* _Provided records_:
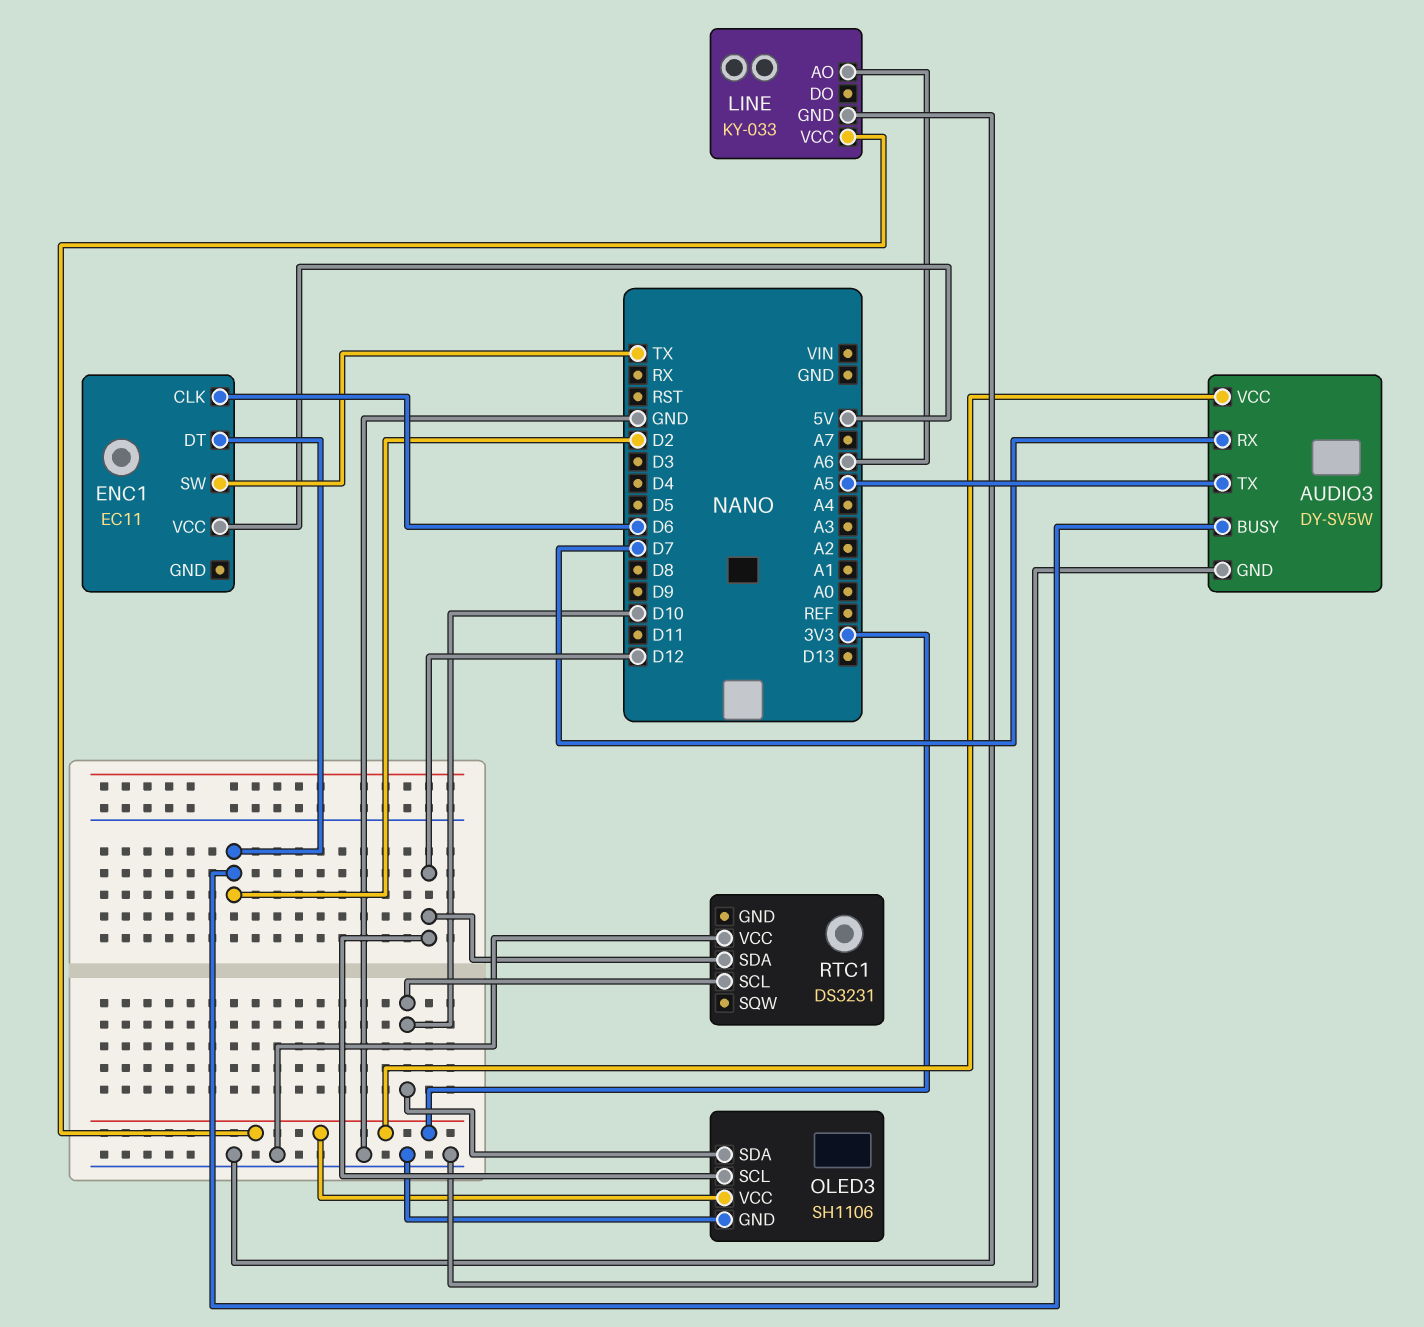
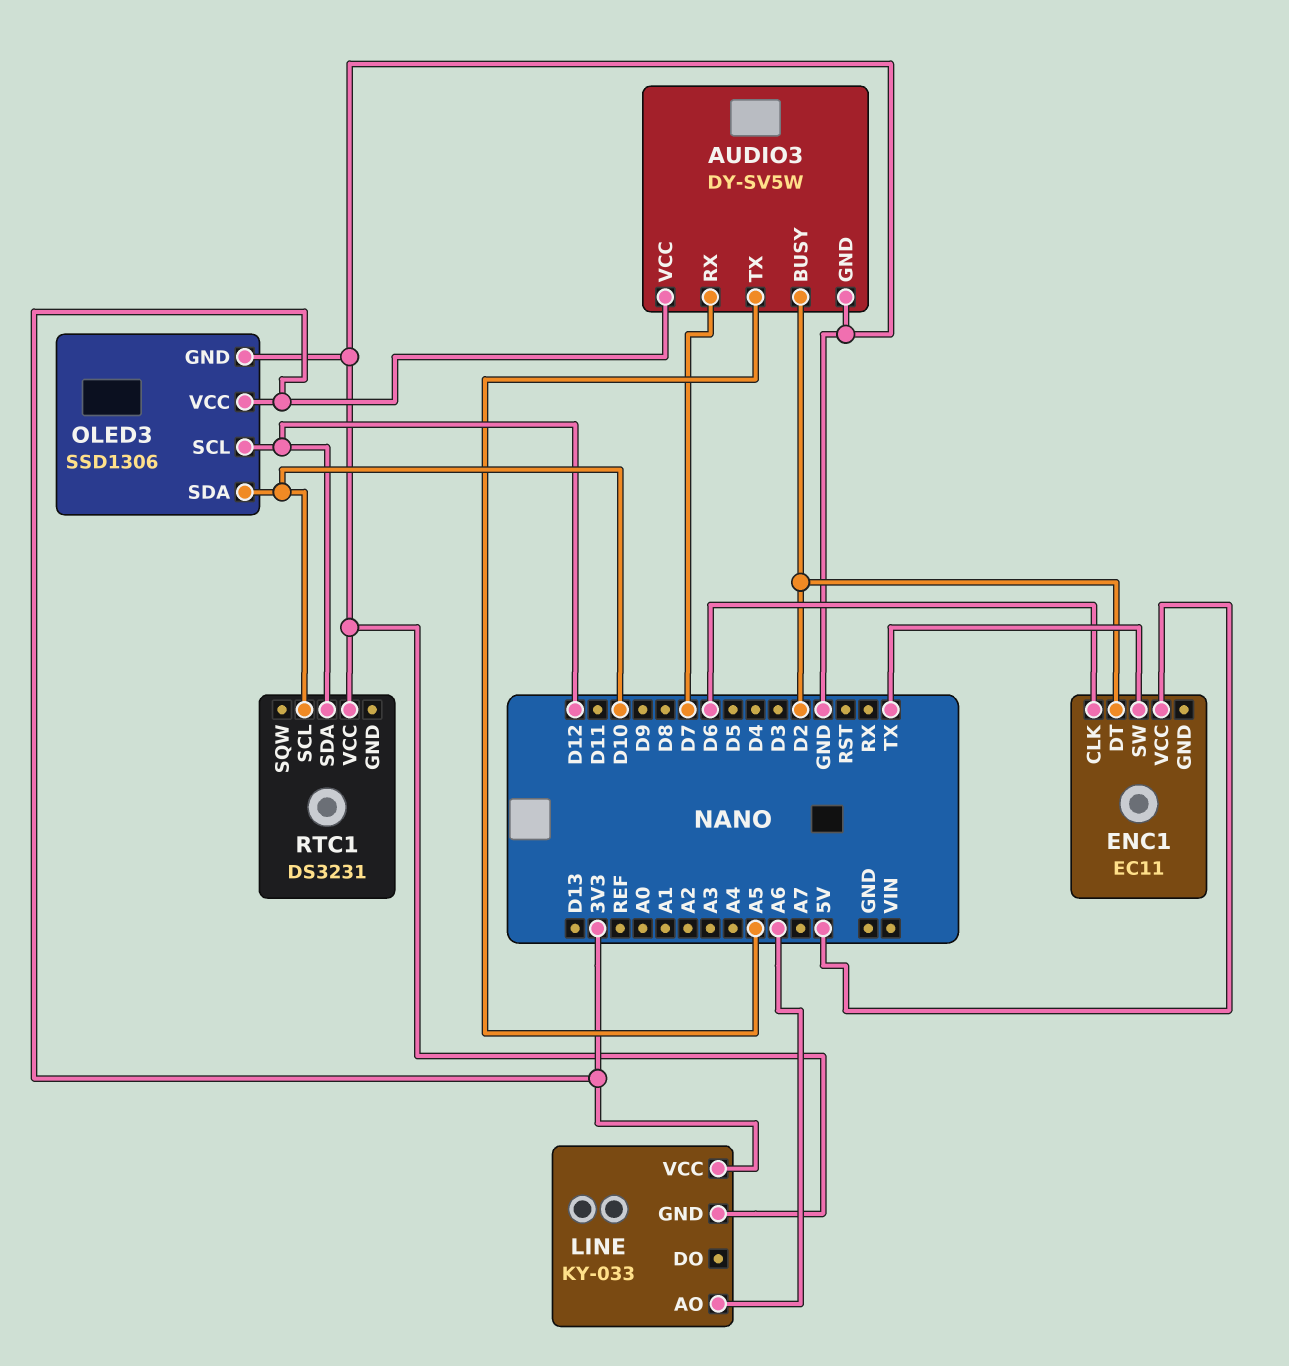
OLED3: SH1106 -> SSD1306

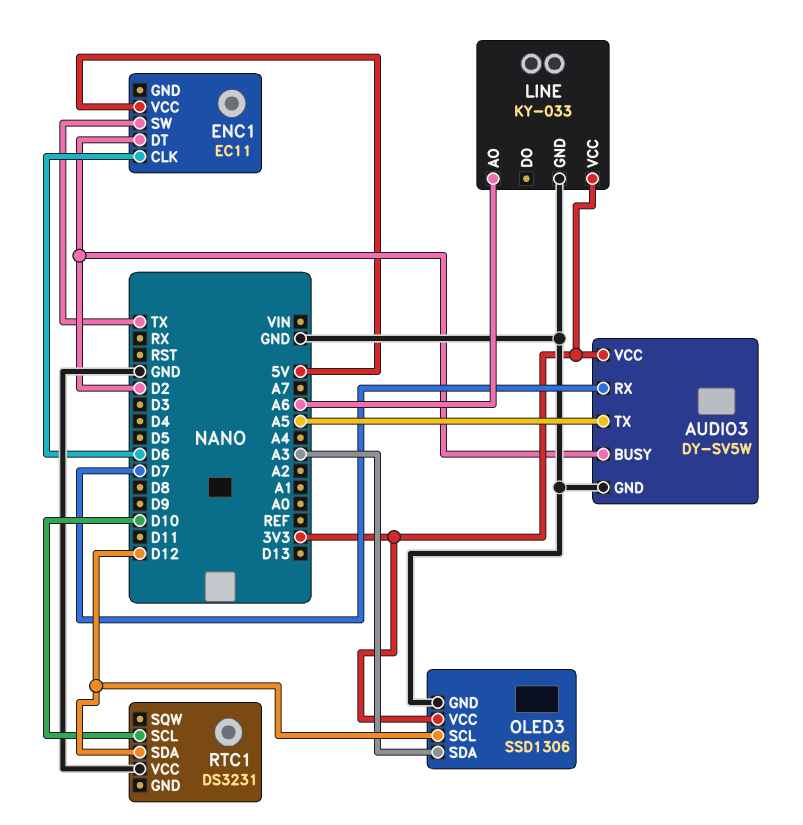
OLED3 pin SDA: D10 -> A3

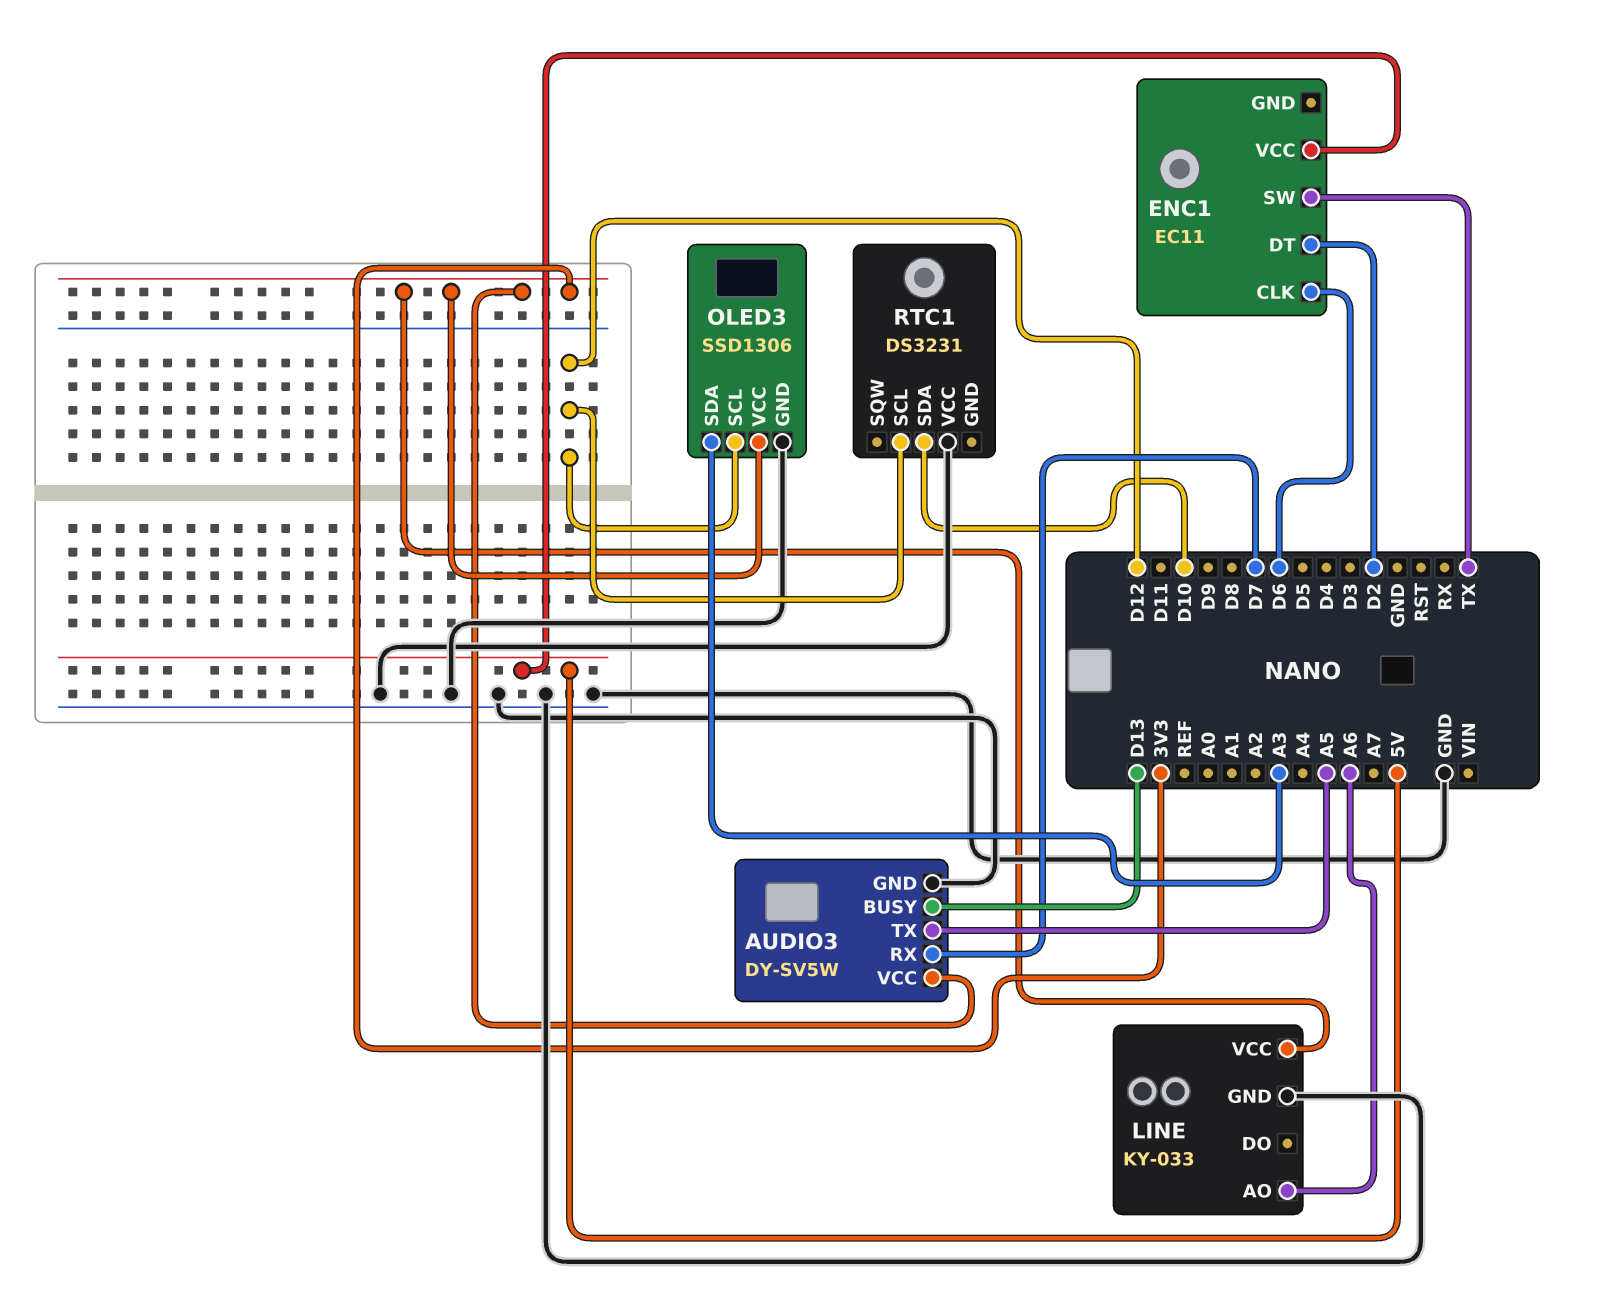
AUDIO3 pin BUSY: D2 -> D13
RTC1 pin SCL: D10 -> D12
RTC1 pin SDA: D12 -> D10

* _Problem to work on_:
Copy the lines above exactly, beginning at the line containing "AUDIO3 pin BUSY: D2 -> D13" and stopping at the last line.

* _Written answer_:
AUDIO3 pin BUSY: D2 -> D13
RTC1 pin SCL: D10 -> D12
RTC1 pin SDA: D12 -> D10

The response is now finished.